[Opening Dataset extract section]
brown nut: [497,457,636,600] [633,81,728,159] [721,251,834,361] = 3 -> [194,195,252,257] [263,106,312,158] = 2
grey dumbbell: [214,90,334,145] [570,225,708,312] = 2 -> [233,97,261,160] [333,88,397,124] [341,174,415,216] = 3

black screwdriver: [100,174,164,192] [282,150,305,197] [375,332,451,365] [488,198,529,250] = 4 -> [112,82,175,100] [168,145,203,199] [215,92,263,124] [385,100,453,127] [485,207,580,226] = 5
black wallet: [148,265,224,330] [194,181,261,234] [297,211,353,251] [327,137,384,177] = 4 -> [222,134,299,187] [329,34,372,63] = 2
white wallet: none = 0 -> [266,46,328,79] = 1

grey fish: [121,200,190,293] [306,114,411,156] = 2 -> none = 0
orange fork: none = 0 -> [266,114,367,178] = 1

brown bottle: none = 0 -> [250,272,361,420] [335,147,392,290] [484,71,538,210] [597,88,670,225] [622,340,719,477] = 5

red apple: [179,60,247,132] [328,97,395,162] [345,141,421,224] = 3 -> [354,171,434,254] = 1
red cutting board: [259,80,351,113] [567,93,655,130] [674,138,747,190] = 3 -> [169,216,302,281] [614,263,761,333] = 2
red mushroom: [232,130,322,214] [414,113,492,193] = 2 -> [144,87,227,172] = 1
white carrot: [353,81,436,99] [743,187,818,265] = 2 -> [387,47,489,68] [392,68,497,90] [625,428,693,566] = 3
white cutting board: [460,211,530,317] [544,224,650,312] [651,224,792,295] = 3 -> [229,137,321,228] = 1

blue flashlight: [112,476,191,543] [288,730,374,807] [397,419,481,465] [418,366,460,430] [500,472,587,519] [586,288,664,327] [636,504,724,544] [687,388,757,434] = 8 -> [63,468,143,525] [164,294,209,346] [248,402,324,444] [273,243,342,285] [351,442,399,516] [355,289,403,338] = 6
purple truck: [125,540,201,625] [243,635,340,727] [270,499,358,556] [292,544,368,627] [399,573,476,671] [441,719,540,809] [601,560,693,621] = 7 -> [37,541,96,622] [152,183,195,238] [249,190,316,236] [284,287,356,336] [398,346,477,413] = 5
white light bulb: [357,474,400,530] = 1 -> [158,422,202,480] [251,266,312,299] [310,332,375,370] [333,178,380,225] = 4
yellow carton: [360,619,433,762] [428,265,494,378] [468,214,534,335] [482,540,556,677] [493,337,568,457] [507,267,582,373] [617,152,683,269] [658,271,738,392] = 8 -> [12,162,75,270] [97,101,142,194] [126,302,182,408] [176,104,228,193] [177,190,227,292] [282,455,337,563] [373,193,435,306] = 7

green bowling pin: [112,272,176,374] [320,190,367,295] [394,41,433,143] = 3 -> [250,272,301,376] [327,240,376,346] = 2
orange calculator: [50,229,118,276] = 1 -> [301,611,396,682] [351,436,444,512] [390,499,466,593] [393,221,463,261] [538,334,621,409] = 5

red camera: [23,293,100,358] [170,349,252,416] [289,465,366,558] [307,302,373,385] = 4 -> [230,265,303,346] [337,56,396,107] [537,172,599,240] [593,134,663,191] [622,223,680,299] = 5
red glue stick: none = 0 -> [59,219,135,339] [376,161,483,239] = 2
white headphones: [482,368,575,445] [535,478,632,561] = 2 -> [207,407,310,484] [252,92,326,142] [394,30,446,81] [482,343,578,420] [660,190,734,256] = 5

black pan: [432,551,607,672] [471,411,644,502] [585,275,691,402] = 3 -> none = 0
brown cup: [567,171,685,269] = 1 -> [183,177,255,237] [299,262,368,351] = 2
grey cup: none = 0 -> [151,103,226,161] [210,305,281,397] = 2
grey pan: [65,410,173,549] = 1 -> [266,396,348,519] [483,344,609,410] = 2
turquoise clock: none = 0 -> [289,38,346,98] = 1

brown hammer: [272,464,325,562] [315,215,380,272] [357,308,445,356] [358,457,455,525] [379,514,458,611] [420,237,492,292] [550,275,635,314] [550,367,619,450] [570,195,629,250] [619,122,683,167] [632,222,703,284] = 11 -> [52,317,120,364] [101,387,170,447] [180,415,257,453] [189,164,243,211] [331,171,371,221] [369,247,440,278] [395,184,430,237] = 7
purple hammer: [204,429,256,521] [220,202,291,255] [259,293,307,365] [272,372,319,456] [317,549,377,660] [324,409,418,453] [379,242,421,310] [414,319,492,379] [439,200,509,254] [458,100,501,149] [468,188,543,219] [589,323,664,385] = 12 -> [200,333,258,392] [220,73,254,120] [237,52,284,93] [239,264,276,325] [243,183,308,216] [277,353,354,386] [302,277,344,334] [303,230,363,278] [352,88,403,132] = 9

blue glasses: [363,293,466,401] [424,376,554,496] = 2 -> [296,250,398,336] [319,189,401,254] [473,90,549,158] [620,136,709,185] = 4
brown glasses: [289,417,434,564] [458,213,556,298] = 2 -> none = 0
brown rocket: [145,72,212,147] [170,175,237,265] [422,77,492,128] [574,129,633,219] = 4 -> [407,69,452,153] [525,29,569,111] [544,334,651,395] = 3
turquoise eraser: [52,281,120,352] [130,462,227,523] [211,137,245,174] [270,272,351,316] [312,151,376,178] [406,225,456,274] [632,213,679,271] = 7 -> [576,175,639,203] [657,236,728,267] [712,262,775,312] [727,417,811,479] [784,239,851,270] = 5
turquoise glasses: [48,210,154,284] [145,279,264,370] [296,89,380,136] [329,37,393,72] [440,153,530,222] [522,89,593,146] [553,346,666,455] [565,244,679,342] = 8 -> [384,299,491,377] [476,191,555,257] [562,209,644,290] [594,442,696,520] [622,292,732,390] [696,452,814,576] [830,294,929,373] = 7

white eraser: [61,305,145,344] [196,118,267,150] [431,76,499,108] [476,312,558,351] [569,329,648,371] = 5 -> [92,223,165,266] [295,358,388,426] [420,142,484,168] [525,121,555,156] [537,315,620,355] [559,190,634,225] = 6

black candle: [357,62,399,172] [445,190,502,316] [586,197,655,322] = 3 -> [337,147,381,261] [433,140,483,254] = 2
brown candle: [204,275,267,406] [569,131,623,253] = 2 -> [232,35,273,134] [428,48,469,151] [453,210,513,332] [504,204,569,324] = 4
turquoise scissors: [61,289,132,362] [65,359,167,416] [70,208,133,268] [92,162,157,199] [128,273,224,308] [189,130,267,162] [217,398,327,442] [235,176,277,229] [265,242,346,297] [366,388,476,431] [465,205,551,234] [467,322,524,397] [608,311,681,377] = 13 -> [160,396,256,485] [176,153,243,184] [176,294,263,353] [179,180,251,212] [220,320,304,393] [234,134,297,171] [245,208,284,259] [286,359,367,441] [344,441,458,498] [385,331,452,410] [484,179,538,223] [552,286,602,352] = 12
[Closing Dataset extract section]
Using the entries above, return exactly the lines from the line with "grey fish: [121,200,190,293]" to the line with "white cutting board: [460,211,530,317]", counting both of those lines.

grey fish: [121,200,190,293] [306,114,411,156] = 2 -> none = 0
orange fork: none = 0 -> [266,114,367,178] = 1

brown bottle: none = 0 -> [250,272,361,420] [335,147,392,290] [484,71,538,210] [597,88,670,225] [622,340,719,477] = 5

red apple: [179,60,247,132] [328,97,395,162] [345,141,421,224] = 3 -> [354,171,434,254] = 1
red cutting board: [259,80,351,113] [567,93,655,130] [674,138,747,190] = 3 -> [169,216,302,281] [614,263,761,333] = 2
red mushroom: [232,130,322,214] [414,113,492,193] = 2 -> [144,87,227,172] = 1
white carrot: [353,81,436,99] [743,187,818,265] = 2 -> [387,47,489,68] [392,68,497,90] [625,428,693,566] = 3
white cutting board: [460,211,530,317] [544,224,650,312] [651,224,792,295] = 3 -> [229,137,321,228] = 1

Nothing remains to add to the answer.